_Task input:_

□ □ □ □

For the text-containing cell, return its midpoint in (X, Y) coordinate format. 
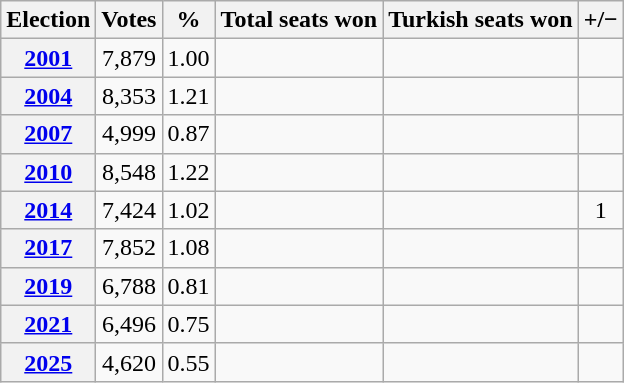
Votes (129, 20)
2004 (48, 96)
2010 (48, 172)
2025 (48, 362)
1 (600, 210)
4,620 (129, 362)
0.55 (188, 362)
Total seats won (299, 20)
2021 (48, 324)
0.87 (188, 134)
6,788 (129, 286)
7,852 (129, 248)
2019 (48, 286)
1.21 (188, 96)
0.81 (188, 286)
0.75 (188, 324)
2014 (48, 210)
1.22 (188, 172)
2007 (48, 134)
1.02 (188, 210)
1.08 (188, 248)
8,548 (129, 172)
7,424 (129, 210)
2017 (48, 248)
+/− (600, 20)
4,999 (129, 134)
6,496 (129, 324)
2001 (48, 58)
7,879 (129, 58)
Turkish seats won (481, 20)
% (188, 20)
8,353 (129, 96)
1.00 (188, 58)
Election (48, 20)
Capture the cell that displays the provided text and extract its (X, Y) central coordinate. 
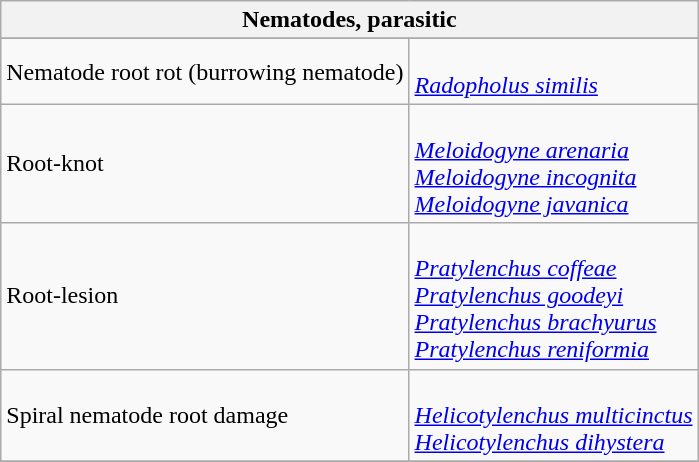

□ □ □ □

_Requirements:_
Could you write out all of the entries above again, replacing "coordinate" with "position" and leaving everything else unchanged? Please omit the pictures.

_Written answer:_
For the text-containing cell, return its midpoint in (X, Y) position format. 
Votes (129, 20)
2004 (48, 96)
2010 (48, 172)
2025 (48, 362)
1 (600, 210)
4,620 (129, 362)
0.55 (188, 362)
Total seats won (299, 20)
2021 (48, 324)
0.87 (188, 134)
6,788 (129, 286)
7,852 (129, 248)
2019 (48, 286)
1.21 (188, 96)
0.81 (188, 286)
0.75 (188, 324)
2014 (48, 210)
1.22 (188, 172)
2007 (48, 134)
1.02 (188, 210)
1.08 (188, 248)
8,548 (129, 172)
7,424 (129, 210)
2017 (48, 248)
+/− (600, 20)
4,999 (129, 134)
6,496 (129, 324)
2001 (48, 58)
7,879 (129, 58)
Turkish seats won (481, 20)
% (188, 20)
8,353 (129, 96)
1.00 (188, 58)
Election (48, 20)
Capture the cell that displays the provided text and extract its (X, Y) central position. 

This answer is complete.